Wherever "plus" occurs in the entries, copy the line that holds it.

○ ○ ○ ○ ○ ○ ○

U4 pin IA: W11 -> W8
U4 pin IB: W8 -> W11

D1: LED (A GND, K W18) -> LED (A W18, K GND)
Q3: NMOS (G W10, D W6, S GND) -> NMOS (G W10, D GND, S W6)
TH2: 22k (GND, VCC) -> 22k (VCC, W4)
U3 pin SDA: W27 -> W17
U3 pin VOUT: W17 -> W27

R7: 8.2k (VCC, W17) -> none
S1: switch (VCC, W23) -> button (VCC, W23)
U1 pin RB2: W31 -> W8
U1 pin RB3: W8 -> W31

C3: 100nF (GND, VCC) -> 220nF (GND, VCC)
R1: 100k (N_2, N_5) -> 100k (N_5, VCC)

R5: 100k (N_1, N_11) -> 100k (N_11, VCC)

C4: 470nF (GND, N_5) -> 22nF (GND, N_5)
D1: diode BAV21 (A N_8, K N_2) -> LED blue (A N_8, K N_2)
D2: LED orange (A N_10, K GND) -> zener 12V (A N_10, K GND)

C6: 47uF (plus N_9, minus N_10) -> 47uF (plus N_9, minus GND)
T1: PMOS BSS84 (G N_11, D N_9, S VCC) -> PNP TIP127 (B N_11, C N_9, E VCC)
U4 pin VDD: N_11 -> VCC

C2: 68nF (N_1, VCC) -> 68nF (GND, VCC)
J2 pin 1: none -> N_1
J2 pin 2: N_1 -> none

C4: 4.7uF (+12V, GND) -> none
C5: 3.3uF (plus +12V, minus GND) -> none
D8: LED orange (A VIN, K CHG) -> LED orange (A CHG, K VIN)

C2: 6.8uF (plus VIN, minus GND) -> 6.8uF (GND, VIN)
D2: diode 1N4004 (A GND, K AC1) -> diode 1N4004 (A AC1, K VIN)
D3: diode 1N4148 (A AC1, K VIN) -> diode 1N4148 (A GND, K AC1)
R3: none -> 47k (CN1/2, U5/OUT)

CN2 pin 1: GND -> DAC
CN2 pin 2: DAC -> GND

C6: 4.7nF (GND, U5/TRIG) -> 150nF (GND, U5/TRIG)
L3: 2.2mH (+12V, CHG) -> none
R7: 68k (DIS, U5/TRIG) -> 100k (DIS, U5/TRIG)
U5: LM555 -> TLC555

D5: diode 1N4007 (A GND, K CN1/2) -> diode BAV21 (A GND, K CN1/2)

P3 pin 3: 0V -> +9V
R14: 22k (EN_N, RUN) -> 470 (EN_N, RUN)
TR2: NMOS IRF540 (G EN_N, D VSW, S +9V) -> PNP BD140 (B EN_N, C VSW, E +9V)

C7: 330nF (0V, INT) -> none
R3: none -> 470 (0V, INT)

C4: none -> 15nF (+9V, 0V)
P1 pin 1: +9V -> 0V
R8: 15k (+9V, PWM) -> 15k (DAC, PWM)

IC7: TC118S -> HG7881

○ ○ ○ ○ ○ ○ ○

OUTPUT FOR THIS EXERCISE
C6: 47uF (plus N_9, minus N_10) -> 47uF (plus N_9, minus GND)
C5: 3.3uF (plus +12V, minus GND) -> none
C2: 6.8uF (plus VIN, minus GND) -> 6.8uF (GND, VIN)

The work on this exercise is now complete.